BEGIN Data extract

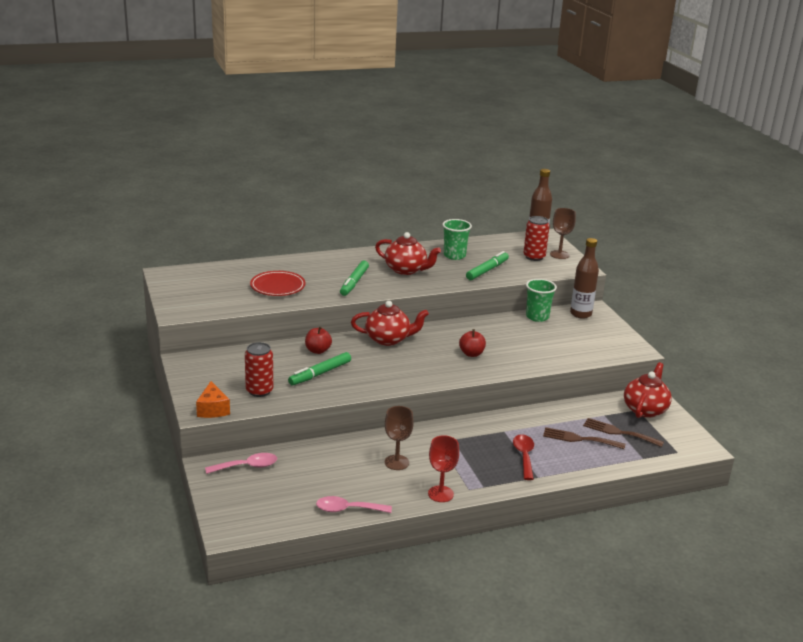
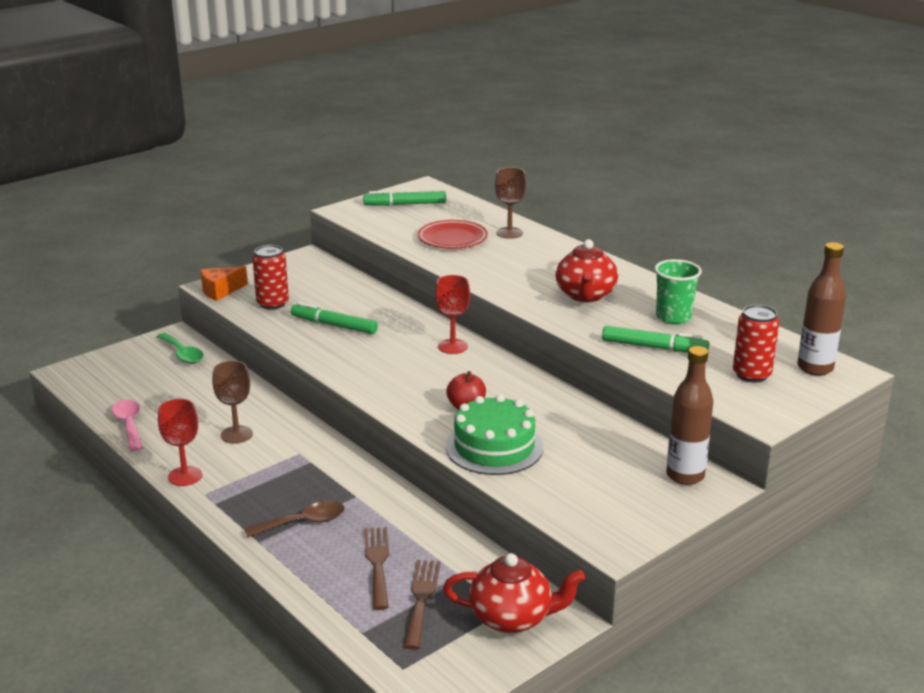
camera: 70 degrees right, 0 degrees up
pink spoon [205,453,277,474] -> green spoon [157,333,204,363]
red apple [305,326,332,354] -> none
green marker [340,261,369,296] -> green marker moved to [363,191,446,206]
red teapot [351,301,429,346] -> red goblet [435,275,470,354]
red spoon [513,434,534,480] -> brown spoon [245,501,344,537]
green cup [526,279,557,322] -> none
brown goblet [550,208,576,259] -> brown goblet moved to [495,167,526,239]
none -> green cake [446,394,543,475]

END Data extract

§ **Goal of the exercise**
Within the entries above, report how many lines include "green", and keep the answer to the number.

§ **Response area**
4